### [ASSIGNED TASK]
Please work out how many lines of this material include "pencil", and answer with that number by itself.

Start of Block

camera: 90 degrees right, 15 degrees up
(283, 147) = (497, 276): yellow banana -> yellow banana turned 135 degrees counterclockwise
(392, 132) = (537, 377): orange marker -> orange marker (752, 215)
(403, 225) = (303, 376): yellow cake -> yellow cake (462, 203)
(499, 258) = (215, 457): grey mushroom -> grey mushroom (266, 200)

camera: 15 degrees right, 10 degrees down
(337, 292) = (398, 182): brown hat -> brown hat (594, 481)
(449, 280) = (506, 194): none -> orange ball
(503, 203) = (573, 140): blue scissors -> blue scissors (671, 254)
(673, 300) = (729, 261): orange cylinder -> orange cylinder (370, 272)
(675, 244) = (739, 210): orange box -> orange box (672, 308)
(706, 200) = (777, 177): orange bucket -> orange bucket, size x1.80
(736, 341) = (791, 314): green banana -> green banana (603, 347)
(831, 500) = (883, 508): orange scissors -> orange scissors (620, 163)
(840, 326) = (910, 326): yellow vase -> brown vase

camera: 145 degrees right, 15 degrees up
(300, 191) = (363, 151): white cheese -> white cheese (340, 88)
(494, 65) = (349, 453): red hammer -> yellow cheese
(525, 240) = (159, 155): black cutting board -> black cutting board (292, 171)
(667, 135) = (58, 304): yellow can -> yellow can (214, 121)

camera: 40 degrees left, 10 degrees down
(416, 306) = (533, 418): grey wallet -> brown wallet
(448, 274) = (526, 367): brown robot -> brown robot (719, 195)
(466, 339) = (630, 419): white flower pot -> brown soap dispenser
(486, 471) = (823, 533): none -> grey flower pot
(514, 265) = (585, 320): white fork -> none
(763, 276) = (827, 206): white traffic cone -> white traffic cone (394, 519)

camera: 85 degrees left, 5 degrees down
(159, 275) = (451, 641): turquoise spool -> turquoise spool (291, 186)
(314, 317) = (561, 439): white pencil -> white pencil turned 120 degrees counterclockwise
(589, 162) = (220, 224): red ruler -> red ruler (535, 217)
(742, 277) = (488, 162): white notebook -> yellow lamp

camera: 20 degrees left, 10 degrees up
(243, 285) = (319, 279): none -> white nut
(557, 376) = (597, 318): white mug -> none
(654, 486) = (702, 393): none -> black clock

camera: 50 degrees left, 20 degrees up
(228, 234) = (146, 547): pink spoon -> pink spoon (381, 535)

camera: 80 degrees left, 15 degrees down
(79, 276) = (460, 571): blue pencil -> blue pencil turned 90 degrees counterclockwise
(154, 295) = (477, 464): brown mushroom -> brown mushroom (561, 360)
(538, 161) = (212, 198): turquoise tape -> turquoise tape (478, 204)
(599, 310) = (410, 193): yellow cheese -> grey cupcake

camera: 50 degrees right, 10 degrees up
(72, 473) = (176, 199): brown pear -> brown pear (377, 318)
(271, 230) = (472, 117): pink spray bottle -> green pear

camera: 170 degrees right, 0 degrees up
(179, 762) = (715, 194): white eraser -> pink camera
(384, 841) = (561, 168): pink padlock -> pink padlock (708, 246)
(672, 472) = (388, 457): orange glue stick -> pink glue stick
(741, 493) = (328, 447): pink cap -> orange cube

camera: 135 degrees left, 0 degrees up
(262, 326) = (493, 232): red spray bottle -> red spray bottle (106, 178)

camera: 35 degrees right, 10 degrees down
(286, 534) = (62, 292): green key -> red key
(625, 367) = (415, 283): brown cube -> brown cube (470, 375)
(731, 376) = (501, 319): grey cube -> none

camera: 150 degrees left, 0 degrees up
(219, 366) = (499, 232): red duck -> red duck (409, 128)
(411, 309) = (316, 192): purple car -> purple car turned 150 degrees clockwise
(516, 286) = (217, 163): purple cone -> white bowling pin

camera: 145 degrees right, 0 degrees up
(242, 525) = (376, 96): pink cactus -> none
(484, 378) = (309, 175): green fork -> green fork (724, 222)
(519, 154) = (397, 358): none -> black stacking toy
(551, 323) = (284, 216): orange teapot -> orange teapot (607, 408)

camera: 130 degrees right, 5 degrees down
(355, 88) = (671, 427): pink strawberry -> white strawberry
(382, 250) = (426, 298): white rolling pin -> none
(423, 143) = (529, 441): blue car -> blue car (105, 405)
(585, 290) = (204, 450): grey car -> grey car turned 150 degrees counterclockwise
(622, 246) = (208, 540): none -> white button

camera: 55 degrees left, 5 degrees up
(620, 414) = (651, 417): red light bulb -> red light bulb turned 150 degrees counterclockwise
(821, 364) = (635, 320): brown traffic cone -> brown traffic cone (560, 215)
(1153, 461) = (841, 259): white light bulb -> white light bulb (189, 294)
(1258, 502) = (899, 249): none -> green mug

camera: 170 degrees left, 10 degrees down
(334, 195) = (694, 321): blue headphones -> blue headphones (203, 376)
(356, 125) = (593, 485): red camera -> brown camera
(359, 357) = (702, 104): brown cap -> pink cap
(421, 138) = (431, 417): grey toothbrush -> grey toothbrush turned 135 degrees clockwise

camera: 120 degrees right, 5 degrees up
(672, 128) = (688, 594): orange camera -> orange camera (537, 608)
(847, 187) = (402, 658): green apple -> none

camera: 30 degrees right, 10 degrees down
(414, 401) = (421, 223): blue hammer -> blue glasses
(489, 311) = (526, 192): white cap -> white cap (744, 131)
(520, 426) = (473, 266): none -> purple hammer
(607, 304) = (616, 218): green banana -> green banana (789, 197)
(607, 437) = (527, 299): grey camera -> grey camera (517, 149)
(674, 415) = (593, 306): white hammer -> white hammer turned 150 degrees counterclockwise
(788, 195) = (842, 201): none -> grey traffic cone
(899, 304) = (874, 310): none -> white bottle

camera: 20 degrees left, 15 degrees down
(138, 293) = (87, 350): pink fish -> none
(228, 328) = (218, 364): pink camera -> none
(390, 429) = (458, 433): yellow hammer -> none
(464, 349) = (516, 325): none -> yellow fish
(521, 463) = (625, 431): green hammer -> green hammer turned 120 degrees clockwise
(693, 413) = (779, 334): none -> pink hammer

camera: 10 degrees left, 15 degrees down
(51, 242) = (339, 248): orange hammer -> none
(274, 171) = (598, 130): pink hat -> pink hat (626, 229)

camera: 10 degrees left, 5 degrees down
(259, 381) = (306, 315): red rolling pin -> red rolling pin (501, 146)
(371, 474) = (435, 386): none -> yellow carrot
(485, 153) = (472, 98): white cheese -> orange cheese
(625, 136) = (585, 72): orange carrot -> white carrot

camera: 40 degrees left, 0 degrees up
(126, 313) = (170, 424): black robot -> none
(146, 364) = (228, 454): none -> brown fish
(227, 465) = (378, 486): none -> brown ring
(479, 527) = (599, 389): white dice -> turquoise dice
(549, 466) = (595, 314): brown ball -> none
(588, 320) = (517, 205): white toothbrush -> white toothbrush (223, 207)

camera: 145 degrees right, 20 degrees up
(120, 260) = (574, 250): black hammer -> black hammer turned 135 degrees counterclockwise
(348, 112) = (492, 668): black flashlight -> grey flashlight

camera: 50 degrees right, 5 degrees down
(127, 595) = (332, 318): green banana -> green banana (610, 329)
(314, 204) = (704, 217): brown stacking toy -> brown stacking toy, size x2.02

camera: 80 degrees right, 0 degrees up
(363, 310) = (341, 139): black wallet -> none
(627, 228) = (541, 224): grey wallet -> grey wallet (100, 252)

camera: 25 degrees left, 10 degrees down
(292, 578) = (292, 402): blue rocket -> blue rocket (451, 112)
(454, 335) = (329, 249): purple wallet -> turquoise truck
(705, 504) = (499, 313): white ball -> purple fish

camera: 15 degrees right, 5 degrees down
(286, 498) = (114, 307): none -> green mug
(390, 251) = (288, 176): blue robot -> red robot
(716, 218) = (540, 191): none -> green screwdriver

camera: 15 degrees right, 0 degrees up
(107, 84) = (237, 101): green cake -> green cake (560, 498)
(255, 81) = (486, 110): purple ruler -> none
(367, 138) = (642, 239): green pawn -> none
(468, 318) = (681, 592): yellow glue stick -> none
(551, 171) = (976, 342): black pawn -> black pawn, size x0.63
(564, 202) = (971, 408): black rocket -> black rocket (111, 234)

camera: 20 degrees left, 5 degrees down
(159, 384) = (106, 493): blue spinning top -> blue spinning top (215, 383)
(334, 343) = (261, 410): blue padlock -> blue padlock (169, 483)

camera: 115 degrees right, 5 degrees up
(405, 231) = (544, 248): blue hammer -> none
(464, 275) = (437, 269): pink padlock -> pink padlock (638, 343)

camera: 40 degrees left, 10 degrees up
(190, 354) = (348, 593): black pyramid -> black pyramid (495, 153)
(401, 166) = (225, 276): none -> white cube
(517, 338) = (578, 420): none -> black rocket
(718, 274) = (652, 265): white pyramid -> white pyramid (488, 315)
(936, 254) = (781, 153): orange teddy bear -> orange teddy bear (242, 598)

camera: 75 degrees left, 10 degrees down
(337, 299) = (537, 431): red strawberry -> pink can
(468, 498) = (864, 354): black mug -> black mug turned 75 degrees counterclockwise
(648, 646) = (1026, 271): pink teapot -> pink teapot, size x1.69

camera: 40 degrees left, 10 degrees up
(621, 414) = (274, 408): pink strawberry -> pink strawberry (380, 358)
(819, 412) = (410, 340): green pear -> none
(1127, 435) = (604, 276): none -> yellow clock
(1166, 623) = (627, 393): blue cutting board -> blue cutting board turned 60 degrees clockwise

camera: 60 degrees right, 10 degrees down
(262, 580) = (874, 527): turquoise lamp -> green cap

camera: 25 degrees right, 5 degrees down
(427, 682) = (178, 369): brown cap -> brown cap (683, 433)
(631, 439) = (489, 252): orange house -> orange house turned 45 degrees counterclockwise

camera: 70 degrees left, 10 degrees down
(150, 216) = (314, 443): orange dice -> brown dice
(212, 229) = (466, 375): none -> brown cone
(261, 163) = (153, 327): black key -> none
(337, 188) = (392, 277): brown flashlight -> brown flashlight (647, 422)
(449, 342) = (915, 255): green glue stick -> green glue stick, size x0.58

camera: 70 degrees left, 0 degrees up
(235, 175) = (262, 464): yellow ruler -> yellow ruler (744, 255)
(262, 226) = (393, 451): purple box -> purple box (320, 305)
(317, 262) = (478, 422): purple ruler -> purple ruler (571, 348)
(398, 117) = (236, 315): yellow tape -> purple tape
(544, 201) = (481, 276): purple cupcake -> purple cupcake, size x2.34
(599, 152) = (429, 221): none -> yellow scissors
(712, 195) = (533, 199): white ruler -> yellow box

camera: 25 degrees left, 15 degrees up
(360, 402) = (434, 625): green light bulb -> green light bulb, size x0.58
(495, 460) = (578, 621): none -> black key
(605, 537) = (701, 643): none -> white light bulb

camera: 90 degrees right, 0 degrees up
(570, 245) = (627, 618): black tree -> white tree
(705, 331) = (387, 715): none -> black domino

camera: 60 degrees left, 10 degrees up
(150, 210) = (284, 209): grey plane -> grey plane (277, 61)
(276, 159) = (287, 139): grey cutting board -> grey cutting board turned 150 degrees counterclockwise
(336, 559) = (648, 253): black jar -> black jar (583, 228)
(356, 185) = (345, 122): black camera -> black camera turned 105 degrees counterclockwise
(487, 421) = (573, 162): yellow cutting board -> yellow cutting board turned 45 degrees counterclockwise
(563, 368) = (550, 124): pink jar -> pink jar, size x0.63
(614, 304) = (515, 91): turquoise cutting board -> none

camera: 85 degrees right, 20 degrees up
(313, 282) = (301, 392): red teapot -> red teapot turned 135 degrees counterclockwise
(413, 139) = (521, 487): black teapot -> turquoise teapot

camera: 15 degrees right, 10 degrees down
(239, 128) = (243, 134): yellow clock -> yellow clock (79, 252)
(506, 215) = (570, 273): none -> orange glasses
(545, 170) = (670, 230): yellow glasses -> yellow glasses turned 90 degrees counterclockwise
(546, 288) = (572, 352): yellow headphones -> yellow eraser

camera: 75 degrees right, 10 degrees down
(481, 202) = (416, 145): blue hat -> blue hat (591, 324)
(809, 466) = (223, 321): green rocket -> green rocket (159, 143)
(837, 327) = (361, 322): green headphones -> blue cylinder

End of Block

### [ANSWER SECTION]
2